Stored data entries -

#####

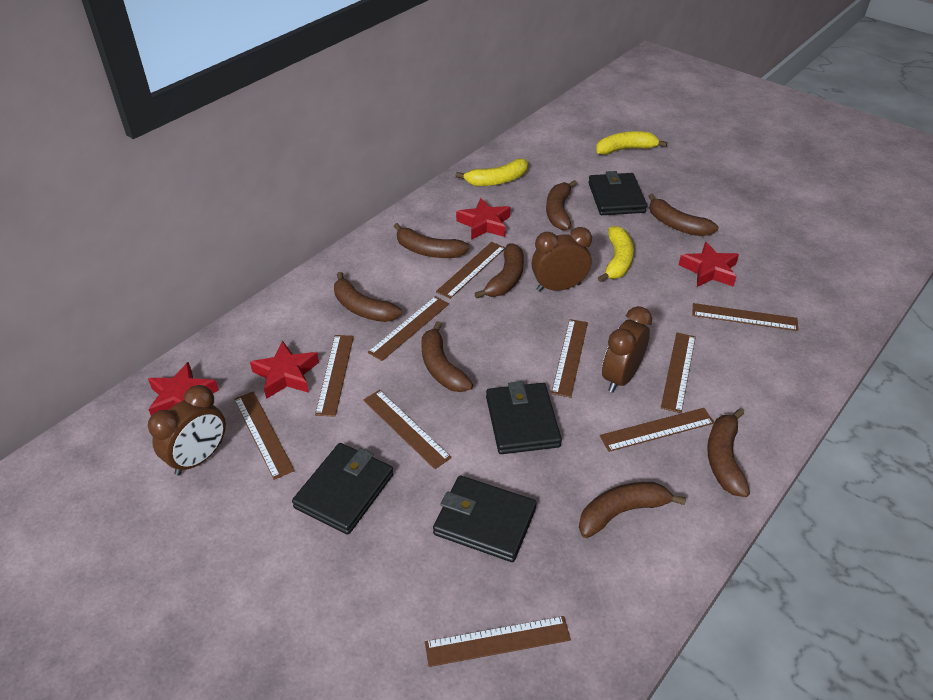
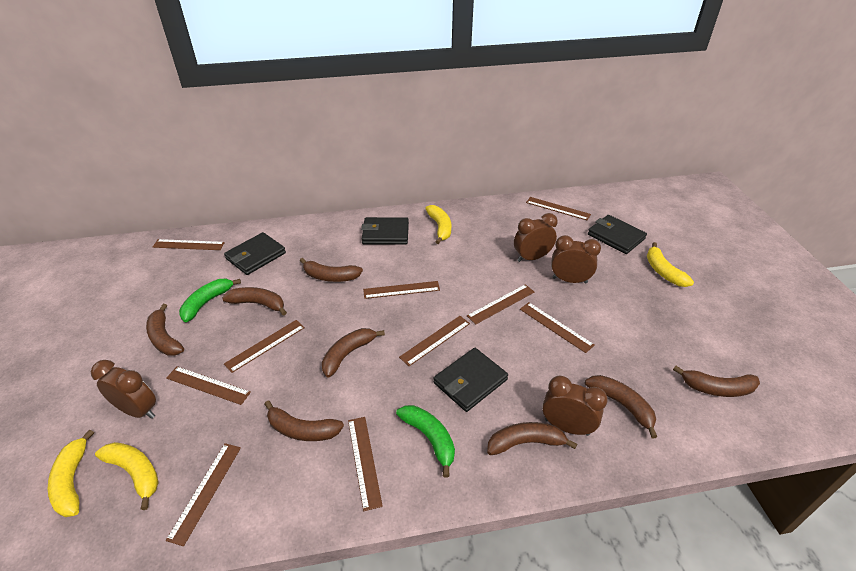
brown clock: 3 -> 4
green banana: 0 -> 2
red star: 4 -> 0
yellow banana: 3 -> 4

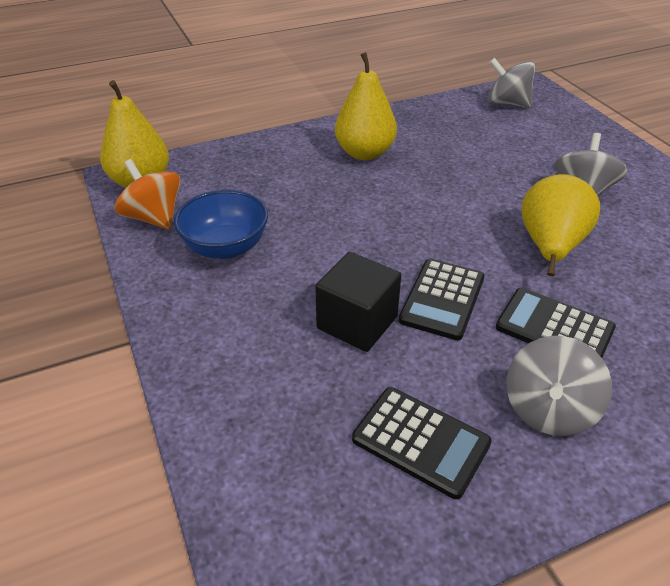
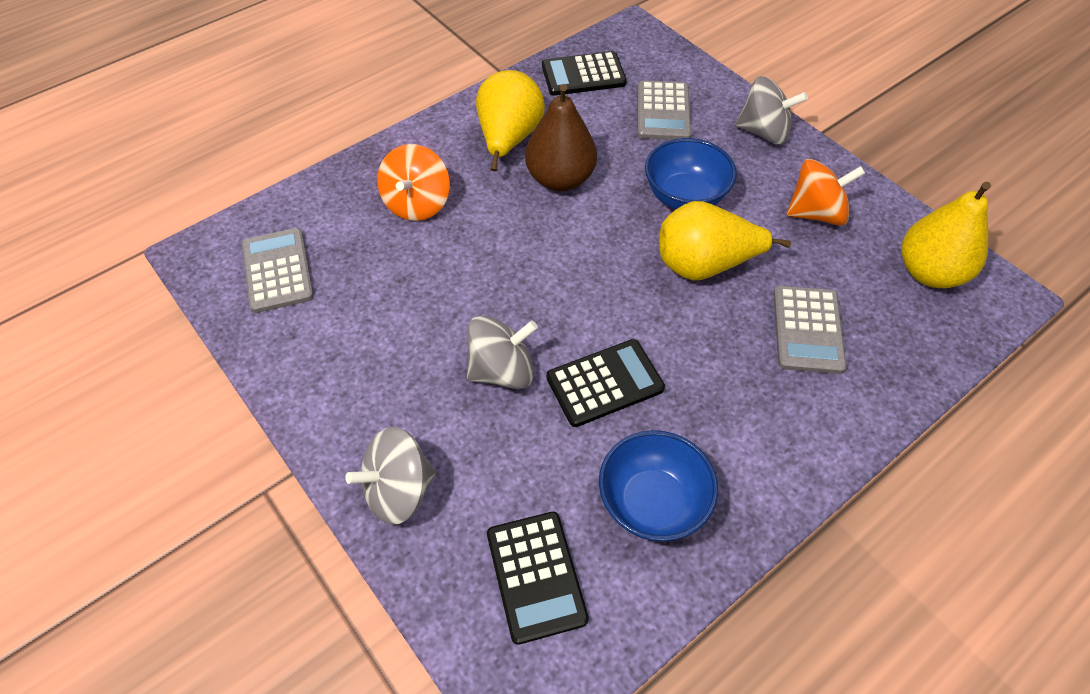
black cube: 1 -> 0
blue bowl: 1 -> 2
brown pear: 0 -> 1
grey calculator: 0 -> 3
orange spinning top: 1 -> 2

#####

Brief - In your copy, omit the pictures and restate every line of the data word for word.

Response to this exercise -
brown clock: 3 -> 4
green banana: 0 -> 2
red star: 4 -> 0
yellow banana: 3 -> 4

black cube: 1 -> 0
blue bowl: 1 -> 2
brown pear: 0 -> 1
grey calculator: 0 -> 3
orange spinning top: 1 -> 2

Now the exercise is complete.